Return the records below from the line containing "yellow 2x2 round" onward, exactly, through and including the last line.

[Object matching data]
»»
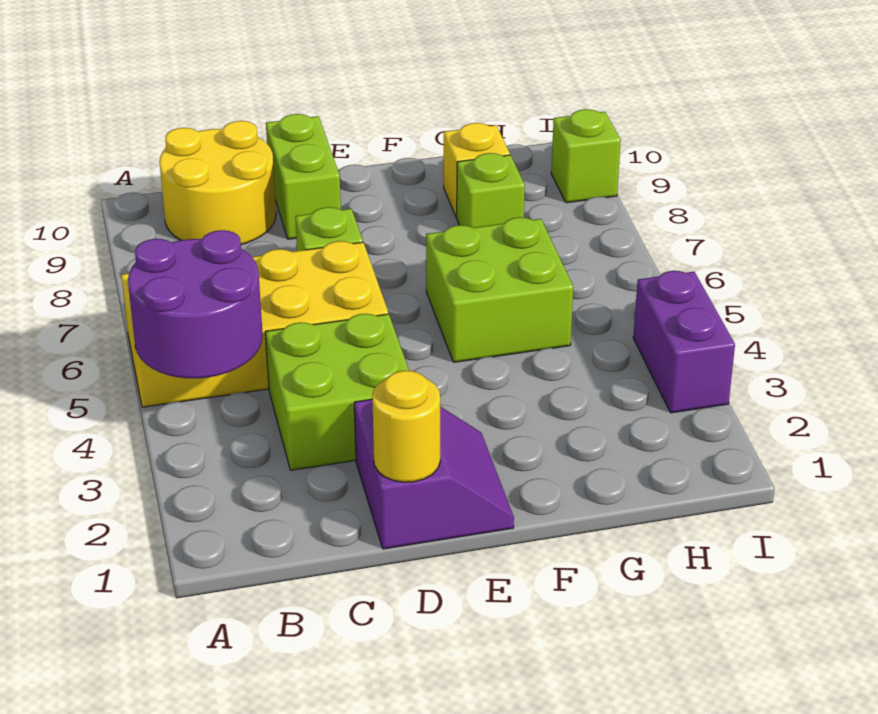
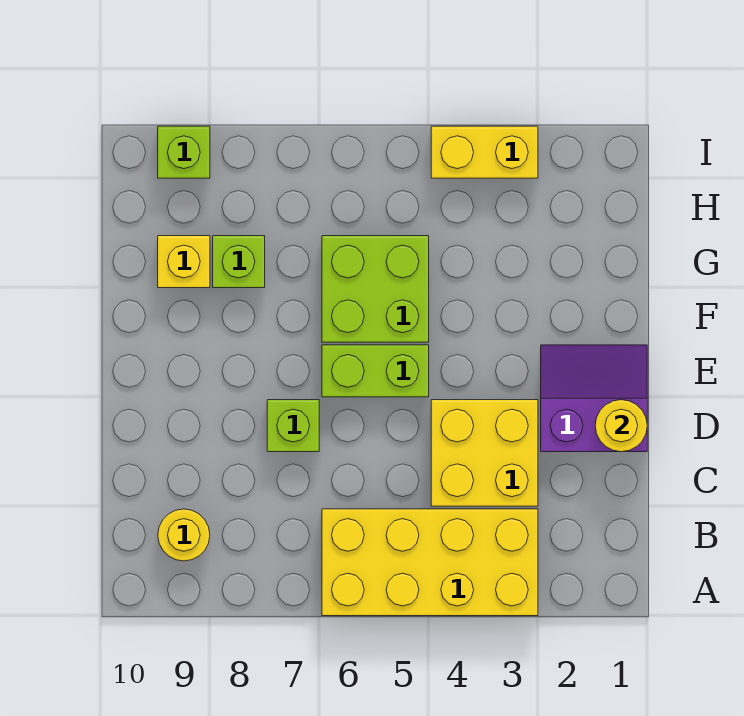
purple 2x2 round brick [128,230,263,378] -> none
yellow 2x4 brick [121,241,388,407] -> yellow 2x4 brick turned to [322,509,538,616]
yellow 2x2 round brick [159,121,276,245] -> yellow 1x1 round brick [158,509,210,561]
lime 2x2 brick [265,314,409,470] -> yellow 2x2 brick [431,400,538,506]
lime 1x2 brick [266,114,341,239] -> lime 1x2 brick moved to [322,345,429,397]
purple 1x2 brick [633,271,735,413] -> yellow 1x2 brick [431,126,538,178]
««
● **EXERCISE SOLUTION**
yellow 2x2 round brick [159,121,276,245] -> yellow 1x1 round brick [158,509,210,561]
lime 2x2 brick [265,314,409,470] -> yellow 2x2 brick [431,400,538,506]
lime 1x2 brick [266,114,341,239] -> lime 1x2 brick moved to [322,345,429,397]
purple 1x2 brick [633,271,735,413] -> yellow 1x2 brick [431,126,538,178]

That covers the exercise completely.